Records drawn from a dataset
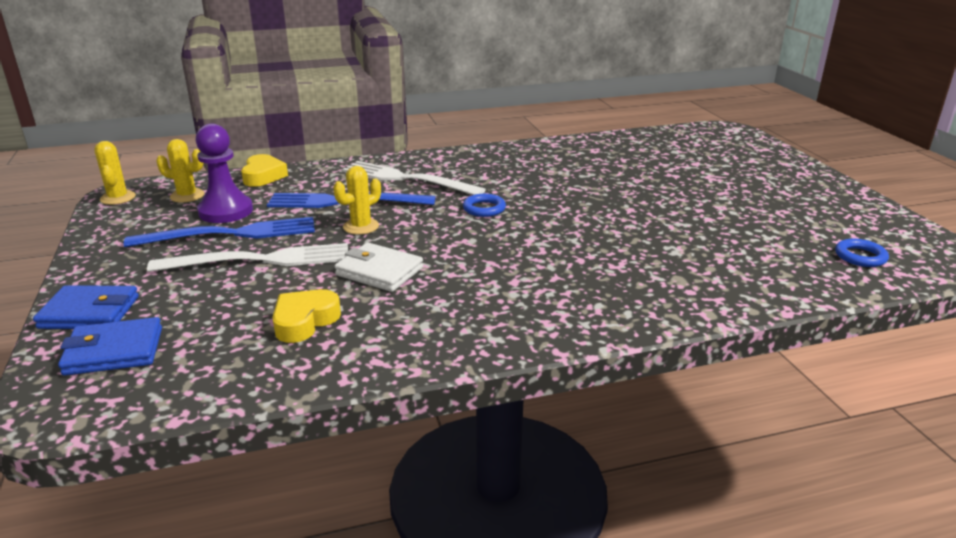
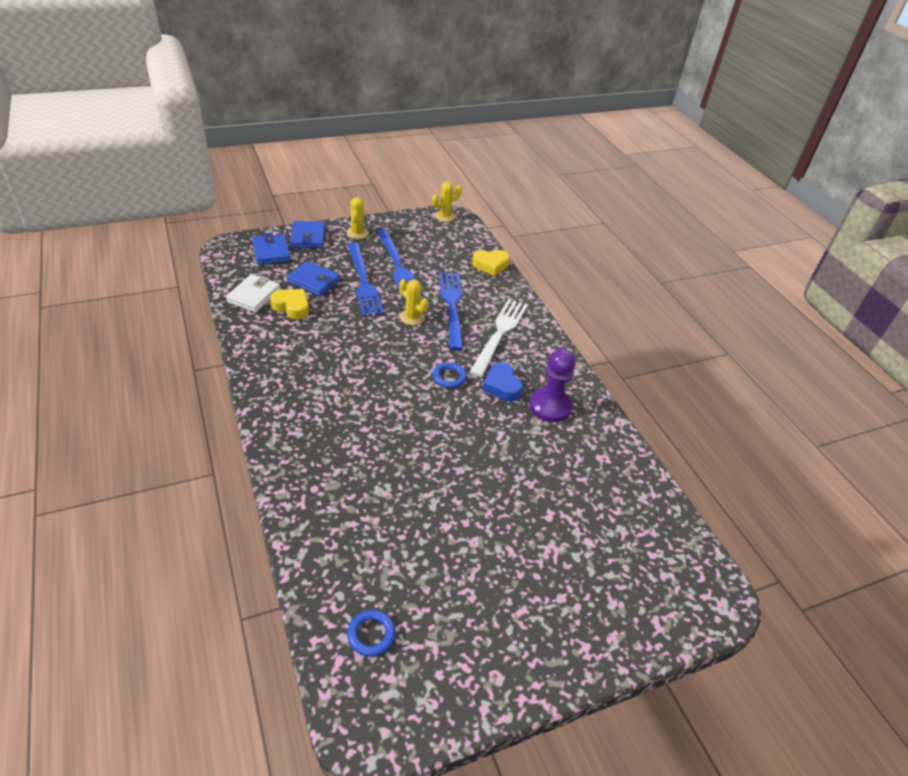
camera: 80 degrees right, 15 degrees up
(187, 196) = (452, 240): yellow cactus -> yellow cactus (357, 233)
(226, 211) = (430, 259): purple pawn -> purple pawn (550, 406)
(237, 303) = (314, 281): none -> blue wallet
(260, 260) = (363, 282): white fork -> blue fork
(379, 271) = (348, 330): white wallet -> white wallet (254, 296)
(498, 183) = (501, 386): none -> blue heart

> Work item:
Copy nothing but the lines from the top of the data down to the line containing "(260, 260) = (363, 282): white", and leave the pictures out.

> Your response:
camera: 80 degrees right, 15 degrees up
(187, 196) = (452, 240): yellow cactus -> yellow cactus (357, 233)
(226, 211) = (430, 259): purple pawn -> purple pawn (550, 406)
(237, 303) = (314, 281): none -> blue wallet
(260, 260) = (363, 282): white fork -> blue fork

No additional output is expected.